Data extracted from a collection
####################
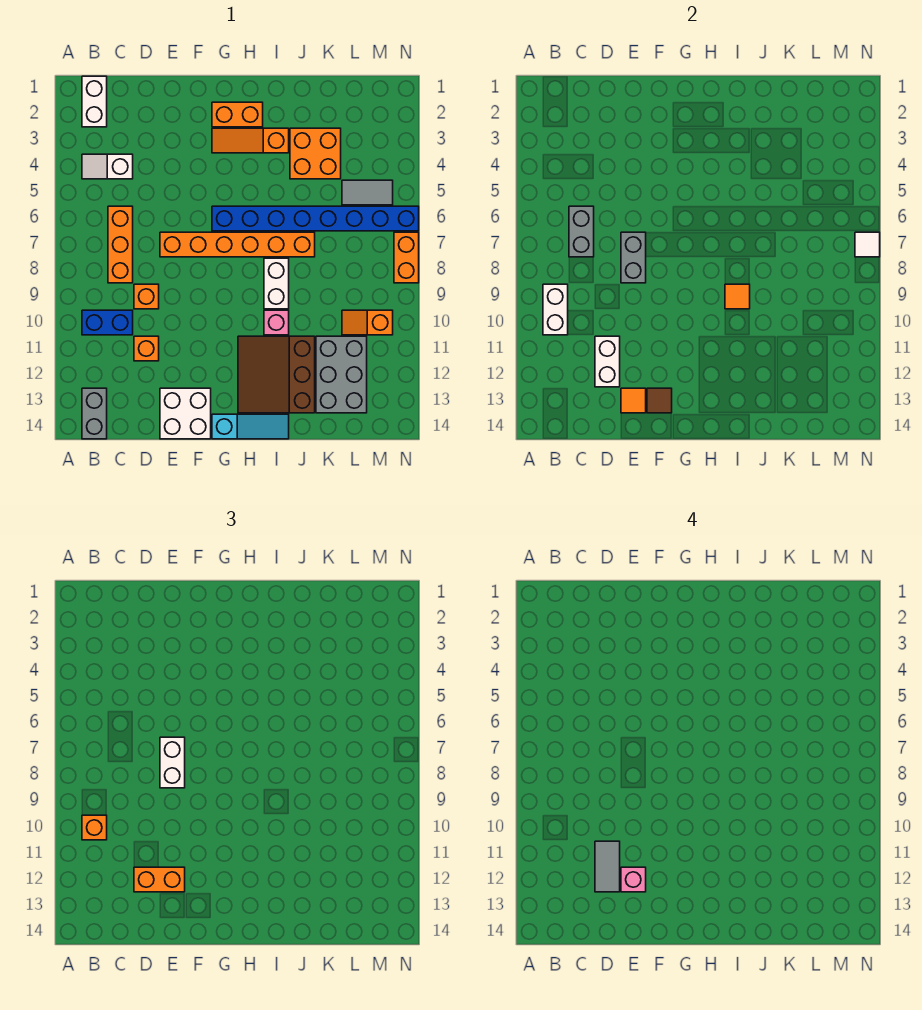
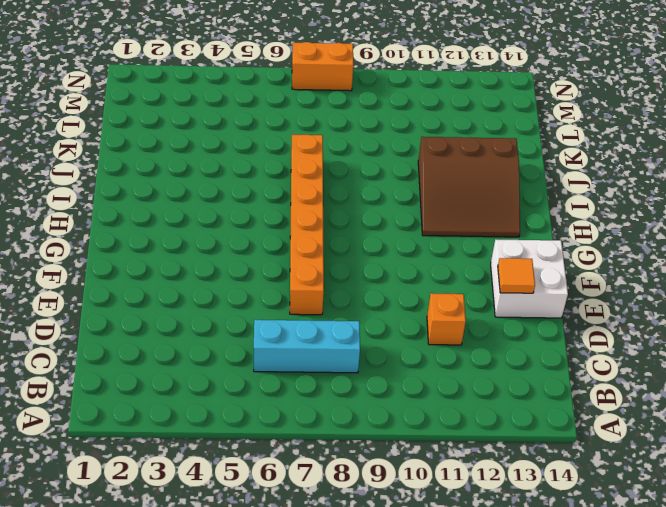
cyan brick C6:C8 level 1 -> orange brick C6:C8 level 1
none -> white brick B1:B2 level 1
none -> white slope B4:C4 level 1 top C
none -> blue brick B10:C10 level 1
none -> grey brick B13:B14 level 1

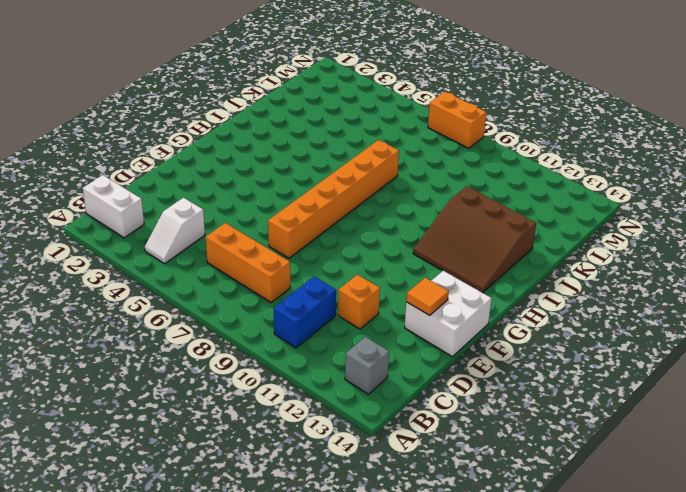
grey brick B13 level 1 -> grey brick B13:B14 level 1
none -> orange brick D9 level 1
none -> orange brick G2:H2 level 1
none -> orange slope G3:I3 level 1 top I
none -> blue brick G6:N6 level 1

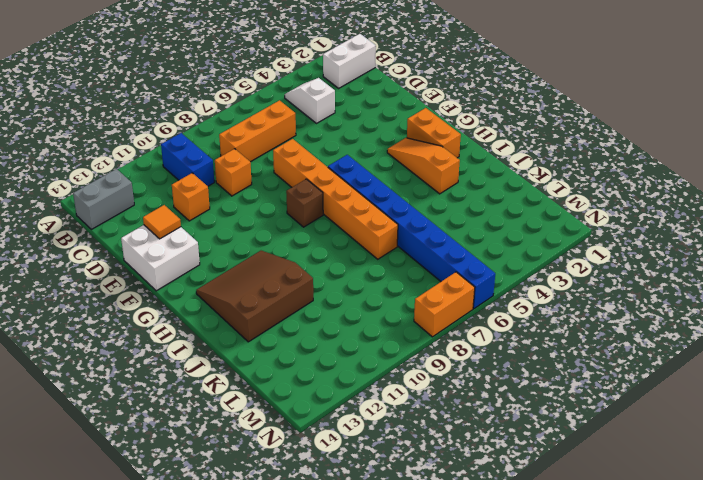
brown brick G8 level 1 -> none
none -> cyan slope G14:I14 level 1 top G
none -> white brick I8:I9 level 1
none -> pink brick I10 level 1
none -> orange brick J3:K4 level 1

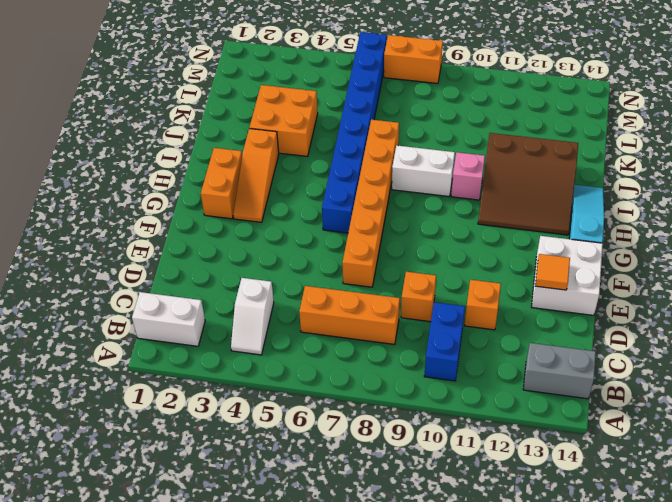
none -> grey brick K11:L13 level 1
none -> grey tile L5:M5 level 1
none -> orange slope L10:M10 level 1 top M
none -> white brick B9:B10 level 2

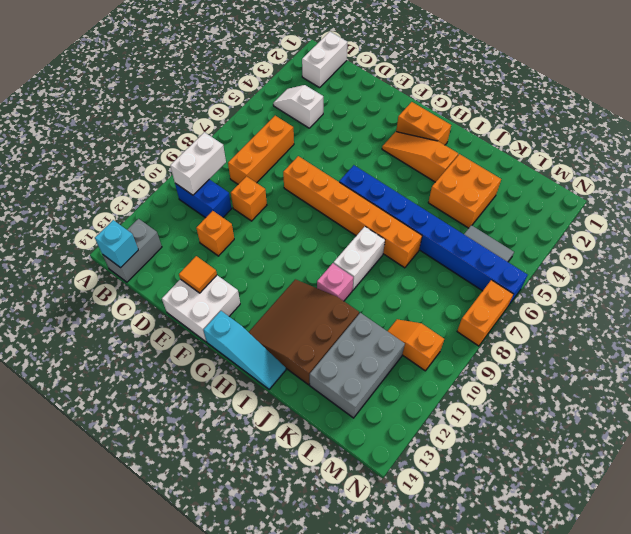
cyan brick B14 level 2 -> none
none -> grey brick C6:C7 level 2
none -> white brick D11:D12 level 2
none -> grey brick E7:E8 level 2
none -> brown tile F13 level 2

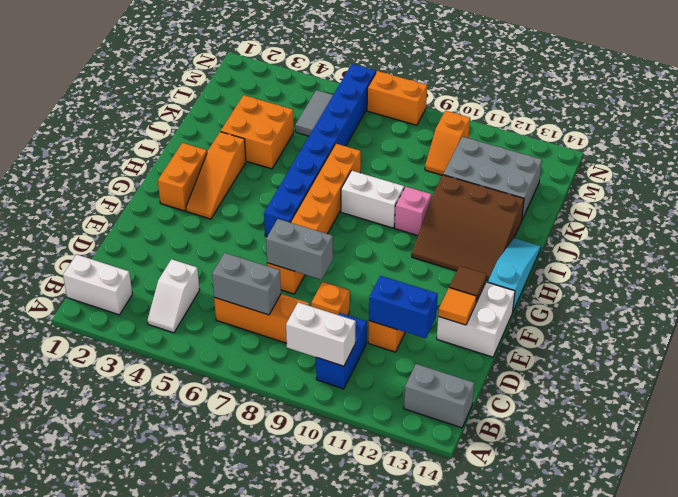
blue brick D11:D12 level 2 -> white brick D11:D12 level 2
none -> orange tile I9 level 2
none -> white tile N7 level 2
none -> orange brick B10 level 3
none -> orange brick D12:E12 level 3

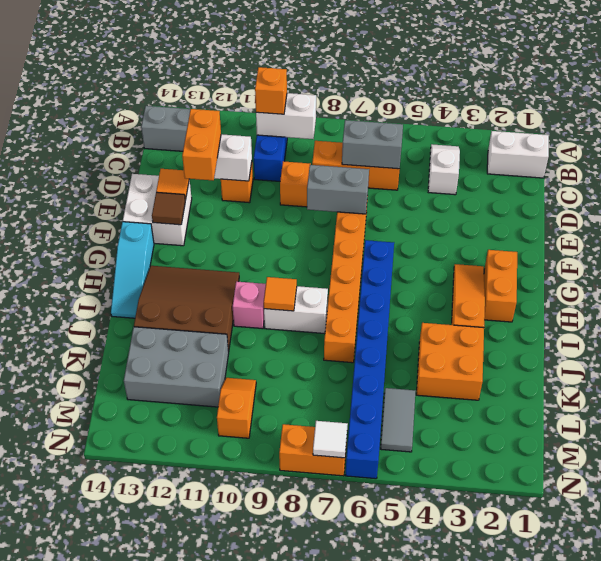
none -> white brick E7:E8 level 3
none -> grey tile D11:D12 level 4
none -> pink brick E12 level 4

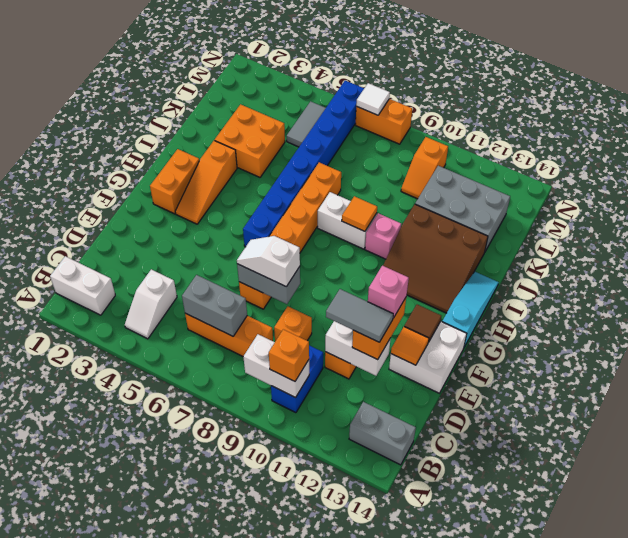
white slope E7:E8 level 3 top 8 -> white brick E7:E8 level 3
####################
_PROBLEM STATEMENT_
The lines to reproduce run from the one above containing "none -> pink brick I10 level 1" through the one containing "none -> brown tile F13 level 2". Copy them exactly and leave out all pictures.

_RESULT OF THIS TASK_
none -> pink brick I10 level 1
none -> orange brick J3:K4 level 1

none -> grey brick K11:L13 level 1
none -> grey tile L5:M5 level 1
none -> orange slope L10:M10 level 1 top M
none -> white brick B9:B10 level 2

cyan brick B14 level 2 -> none
none -> grey brick C6:C7 level 2
none -> white brick D11:D12 level 2
none -> grey brick E7:E8 level 2
none -> brown tile F13 level 2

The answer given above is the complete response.